Below are some records. Print exactly the lines between the one holding "TFT3 pin CS: 11 -> MO" and the one holding "DHT2 pin DATA: GP16 -> GP9", inclusive, and nothing else.

Top of Available data

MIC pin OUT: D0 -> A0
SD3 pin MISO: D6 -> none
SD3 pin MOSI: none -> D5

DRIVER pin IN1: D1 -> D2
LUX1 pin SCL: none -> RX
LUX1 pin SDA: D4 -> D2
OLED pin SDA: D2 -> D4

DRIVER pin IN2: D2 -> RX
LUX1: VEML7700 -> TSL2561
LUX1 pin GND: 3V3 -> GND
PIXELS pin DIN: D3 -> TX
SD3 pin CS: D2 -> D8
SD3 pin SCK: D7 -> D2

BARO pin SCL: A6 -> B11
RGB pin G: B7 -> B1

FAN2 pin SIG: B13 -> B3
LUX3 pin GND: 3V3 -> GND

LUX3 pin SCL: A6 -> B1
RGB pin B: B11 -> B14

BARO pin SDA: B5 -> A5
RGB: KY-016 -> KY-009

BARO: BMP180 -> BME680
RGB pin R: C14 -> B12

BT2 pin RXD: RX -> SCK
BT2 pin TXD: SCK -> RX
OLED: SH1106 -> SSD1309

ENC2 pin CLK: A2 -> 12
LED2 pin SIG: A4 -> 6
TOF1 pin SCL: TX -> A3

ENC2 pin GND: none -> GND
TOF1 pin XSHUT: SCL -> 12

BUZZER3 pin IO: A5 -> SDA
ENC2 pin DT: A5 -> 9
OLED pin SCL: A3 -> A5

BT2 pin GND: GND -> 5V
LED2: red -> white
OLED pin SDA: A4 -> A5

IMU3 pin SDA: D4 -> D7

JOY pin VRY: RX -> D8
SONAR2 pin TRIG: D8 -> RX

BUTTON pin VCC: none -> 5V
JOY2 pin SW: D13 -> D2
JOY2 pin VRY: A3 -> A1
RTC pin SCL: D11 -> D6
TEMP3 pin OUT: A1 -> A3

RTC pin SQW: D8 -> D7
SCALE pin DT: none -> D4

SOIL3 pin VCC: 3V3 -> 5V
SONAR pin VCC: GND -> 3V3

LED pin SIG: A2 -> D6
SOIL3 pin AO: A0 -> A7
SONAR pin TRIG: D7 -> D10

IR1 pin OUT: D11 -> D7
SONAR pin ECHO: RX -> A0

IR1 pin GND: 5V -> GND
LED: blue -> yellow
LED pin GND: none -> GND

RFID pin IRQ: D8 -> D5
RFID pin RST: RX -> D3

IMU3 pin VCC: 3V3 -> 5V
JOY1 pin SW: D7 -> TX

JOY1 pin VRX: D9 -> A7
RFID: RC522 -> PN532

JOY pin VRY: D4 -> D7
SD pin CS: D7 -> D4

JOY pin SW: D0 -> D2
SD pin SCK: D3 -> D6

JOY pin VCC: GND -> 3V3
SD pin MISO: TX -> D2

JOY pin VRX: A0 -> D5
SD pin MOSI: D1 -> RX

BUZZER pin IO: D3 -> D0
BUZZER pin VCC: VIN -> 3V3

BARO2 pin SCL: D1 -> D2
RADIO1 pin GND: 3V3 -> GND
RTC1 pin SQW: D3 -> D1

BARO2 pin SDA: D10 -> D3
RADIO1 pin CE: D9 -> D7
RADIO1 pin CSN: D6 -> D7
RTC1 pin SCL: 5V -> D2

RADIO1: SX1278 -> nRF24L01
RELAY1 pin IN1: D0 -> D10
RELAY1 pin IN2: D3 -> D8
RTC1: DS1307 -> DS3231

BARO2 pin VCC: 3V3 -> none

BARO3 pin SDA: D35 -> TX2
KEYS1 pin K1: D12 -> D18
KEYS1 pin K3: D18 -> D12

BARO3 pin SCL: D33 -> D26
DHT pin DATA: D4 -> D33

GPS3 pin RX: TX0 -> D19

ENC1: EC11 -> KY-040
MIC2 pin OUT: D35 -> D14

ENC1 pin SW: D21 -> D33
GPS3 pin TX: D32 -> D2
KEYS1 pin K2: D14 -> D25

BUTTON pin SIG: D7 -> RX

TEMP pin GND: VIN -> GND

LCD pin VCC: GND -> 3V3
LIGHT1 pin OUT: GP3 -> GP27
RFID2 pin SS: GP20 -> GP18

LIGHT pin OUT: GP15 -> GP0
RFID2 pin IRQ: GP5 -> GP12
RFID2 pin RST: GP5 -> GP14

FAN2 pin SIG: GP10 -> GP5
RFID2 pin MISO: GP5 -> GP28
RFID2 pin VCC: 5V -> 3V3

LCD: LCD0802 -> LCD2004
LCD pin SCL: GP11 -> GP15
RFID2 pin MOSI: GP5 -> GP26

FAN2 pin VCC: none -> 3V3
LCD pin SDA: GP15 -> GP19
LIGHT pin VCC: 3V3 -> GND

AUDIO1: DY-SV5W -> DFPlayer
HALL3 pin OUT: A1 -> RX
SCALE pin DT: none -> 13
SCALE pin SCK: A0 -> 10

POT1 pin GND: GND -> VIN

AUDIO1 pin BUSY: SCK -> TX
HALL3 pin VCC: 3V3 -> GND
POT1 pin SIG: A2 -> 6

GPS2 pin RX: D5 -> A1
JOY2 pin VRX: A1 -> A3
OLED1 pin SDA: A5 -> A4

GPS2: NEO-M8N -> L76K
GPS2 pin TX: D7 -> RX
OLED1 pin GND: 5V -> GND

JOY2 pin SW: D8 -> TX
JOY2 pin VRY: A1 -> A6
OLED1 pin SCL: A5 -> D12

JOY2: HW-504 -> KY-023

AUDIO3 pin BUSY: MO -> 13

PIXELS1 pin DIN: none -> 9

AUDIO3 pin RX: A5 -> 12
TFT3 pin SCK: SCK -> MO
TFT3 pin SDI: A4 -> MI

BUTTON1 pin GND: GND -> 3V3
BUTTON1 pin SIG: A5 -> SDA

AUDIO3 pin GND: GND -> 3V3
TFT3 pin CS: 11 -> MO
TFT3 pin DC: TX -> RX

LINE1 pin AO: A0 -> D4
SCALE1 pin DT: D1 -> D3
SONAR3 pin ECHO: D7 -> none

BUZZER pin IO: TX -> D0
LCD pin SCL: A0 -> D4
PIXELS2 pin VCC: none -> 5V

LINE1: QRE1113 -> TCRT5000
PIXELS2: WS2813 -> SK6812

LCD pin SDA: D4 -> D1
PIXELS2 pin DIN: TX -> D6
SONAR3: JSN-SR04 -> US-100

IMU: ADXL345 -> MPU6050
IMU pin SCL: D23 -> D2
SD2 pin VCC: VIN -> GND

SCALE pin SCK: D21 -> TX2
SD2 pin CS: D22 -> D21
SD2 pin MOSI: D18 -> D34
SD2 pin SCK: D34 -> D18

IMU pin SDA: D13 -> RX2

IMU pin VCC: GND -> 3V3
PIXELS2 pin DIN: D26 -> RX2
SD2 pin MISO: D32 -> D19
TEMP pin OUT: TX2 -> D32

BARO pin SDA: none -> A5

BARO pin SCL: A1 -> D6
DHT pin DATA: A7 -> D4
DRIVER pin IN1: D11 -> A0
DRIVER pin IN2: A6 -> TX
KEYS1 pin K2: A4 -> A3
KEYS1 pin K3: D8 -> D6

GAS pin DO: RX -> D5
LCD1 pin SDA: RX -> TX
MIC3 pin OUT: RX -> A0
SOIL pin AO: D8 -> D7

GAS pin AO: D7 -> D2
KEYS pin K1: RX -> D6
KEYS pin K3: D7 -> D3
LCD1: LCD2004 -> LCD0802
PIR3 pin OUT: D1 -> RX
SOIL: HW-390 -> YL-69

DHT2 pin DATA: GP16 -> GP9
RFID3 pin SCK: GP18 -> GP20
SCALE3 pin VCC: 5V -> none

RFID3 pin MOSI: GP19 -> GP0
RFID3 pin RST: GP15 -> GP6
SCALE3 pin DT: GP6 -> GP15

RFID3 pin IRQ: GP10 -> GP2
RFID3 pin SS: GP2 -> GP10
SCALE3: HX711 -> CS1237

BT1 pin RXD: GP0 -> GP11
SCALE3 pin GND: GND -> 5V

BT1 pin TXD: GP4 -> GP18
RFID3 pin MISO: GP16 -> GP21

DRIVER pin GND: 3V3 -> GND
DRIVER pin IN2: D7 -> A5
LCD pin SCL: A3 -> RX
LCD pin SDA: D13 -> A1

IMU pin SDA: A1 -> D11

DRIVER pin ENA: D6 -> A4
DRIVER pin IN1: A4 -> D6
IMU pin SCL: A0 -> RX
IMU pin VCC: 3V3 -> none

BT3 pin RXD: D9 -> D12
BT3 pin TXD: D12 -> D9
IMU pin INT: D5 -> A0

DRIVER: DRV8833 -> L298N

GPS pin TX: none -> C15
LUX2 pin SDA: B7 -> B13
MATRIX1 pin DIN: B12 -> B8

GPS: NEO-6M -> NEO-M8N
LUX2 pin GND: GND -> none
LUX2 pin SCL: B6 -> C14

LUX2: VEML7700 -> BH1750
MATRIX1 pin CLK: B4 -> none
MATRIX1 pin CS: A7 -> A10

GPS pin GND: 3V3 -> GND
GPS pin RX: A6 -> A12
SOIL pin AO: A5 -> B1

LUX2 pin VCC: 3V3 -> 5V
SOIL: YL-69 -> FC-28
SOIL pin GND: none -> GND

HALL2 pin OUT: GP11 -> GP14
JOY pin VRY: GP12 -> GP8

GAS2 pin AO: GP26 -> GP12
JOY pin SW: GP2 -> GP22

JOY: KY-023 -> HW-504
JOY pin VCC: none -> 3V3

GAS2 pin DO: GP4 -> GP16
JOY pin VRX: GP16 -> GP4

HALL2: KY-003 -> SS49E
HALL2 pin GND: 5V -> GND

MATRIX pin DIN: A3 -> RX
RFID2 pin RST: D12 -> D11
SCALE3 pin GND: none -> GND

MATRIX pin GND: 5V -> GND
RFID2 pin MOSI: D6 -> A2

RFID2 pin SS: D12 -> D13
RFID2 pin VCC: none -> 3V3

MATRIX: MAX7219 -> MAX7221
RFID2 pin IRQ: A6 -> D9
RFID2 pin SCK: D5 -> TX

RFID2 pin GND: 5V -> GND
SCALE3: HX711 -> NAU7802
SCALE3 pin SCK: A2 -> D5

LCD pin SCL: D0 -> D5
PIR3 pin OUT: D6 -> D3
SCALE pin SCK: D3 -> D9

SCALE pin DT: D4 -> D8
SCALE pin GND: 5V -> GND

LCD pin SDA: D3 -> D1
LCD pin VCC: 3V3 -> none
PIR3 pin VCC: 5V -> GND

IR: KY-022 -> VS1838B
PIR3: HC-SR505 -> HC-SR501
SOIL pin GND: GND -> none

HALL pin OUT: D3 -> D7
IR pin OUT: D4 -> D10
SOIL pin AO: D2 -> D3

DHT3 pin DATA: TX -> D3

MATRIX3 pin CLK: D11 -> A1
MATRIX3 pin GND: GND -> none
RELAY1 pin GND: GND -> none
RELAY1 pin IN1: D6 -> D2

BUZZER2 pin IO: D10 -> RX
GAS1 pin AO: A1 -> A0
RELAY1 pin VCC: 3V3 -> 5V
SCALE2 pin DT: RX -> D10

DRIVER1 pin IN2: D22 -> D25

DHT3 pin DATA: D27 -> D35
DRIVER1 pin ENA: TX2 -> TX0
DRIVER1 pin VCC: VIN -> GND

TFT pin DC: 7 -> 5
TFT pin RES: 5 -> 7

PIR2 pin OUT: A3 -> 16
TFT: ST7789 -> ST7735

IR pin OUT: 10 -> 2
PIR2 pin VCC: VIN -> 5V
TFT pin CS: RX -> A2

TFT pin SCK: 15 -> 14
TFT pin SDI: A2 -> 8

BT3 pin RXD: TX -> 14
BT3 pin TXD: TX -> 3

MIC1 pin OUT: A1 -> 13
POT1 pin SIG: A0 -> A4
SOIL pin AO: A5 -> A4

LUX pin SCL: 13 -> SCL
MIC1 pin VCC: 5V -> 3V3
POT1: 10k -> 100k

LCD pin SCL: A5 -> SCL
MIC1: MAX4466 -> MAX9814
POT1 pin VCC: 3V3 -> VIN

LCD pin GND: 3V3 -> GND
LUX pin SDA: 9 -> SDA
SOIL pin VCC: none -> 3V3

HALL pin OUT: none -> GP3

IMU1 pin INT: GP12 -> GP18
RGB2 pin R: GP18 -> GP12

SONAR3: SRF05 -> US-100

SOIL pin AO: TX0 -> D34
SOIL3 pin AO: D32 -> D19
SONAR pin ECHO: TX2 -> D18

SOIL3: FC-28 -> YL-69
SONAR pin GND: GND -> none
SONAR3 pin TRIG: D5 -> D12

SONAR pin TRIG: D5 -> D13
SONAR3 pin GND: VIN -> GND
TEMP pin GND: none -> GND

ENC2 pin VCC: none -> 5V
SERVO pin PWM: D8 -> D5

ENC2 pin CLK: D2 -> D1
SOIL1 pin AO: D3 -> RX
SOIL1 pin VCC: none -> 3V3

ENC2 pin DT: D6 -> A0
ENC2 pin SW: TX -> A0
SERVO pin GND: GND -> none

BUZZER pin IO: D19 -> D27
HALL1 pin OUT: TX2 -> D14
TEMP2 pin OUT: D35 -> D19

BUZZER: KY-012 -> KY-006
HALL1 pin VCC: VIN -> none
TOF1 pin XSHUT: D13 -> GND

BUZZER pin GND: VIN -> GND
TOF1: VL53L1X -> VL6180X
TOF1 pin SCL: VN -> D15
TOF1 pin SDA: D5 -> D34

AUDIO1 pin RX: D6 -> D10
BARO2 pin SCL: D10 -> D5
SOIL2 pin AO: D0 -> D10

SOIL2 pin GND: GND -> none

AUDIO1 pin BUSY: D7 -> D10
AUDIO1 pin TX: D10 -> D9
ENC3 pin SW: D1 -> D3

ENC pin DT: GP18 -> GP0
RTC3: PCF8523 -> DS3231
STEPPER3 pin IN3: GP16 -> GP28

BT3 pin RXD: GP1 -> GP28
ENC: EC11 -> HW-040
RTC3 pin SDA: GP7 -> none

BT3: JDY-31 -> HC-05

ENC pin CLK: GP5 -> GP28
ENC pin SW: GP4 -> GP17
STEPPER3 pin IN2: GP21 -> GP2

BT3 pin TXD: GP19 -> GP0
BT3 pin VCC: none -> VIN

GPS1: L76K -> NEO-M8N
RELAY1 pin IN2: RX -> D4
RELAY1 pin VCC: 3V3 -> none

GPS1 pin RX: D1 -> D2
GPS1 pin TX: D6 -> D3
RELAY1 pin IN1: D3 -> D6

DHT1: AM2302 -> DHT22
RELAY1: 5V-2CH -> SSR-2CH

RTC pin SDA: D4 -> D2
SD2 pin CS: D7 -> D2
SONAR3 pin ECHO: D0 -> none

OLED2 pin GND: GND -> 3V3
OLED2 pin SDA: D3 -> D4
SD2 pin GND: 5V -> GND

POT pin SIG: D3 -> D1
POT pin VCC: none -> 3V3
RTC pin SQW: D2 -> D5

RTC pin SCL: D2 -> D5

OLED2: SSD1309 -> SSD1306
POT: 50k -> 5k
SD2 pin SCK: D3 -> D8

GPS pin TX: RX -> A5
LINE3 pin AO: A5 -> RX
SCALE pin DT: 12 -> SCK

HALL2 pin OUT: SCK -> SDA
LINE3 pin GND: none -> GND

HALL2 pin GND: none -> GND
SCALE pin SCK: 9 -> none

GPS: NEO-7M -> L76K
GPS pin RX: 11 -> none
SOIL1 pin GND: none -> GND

Bottom of Available data

Solution for this problem
TFT3 pin CS: 11 -> MO
TFT3 pin DC: TX -> RX

LINE1 pin AO: A0 -> D4
SCALE1 pin DT: D1 -> D3
SONAR3 pin ECHO: D7 -> none

BUZZER pin IO: TX -> D0
LCD pin SCL: A0 -> D4
PIXELS2 pin VCC: none -> 5V

LINE1: QRE1113 -> TCRT5000
PIXELS2: WS2813 -> SK6812

LCD pin SDA: D4 -> D1
PIXELS2 pin DIN: TX -> D6
SONAR3: JSN-SR04 -> US-100

IMU: ADXL345 -> MPU6050
IMU pin SCL: D23 -> D2
SD2 pin VCC: VIN -> GND

SCALE pin SCK: D21 -> TX2
SD2 pin CS: D22 -> D21
SD2 pin MOSI: D18 -> D34
SD2 pin SCK: D34 -> D18

IMU pin SDA: D13 -> RX2

IMU pin VCC: GND -> 3V3
PIXELS2 pin DIN: D26 -> RX2
SD2 pin MISO: D32 -> D19
TEMP pin OUT: TX2 -> D32

BARO pin SDA: none -> A5

BARO pin SCL: A1 -> D6
DHT pin DATA: A7 -> D4
DRIVER pin IN1: D11 -> A0
DRIVER pin IN2: A6 -> TX
KEYS1 pin K2: A4 -> A3
KEYS1 pin K3: D8 -> D6

GAS pin DO: RX -> D5
LCD1 pin SDA: RX -> TX
MIC3 pin OUT: RX -> A0
SOIL pin AO: D8 -> D7

GAS pin AO: D7 -> D2
KEYS pin K1: RX -> D6
KEYS pin K3: D7 -> D3
LCD1: LCD2004 -> LCD0802
PIR3 pin OUT: D1 -> RX
SOIL: HW-390 -> YL-69

DHT2 pin DATA: GP16 -> GP9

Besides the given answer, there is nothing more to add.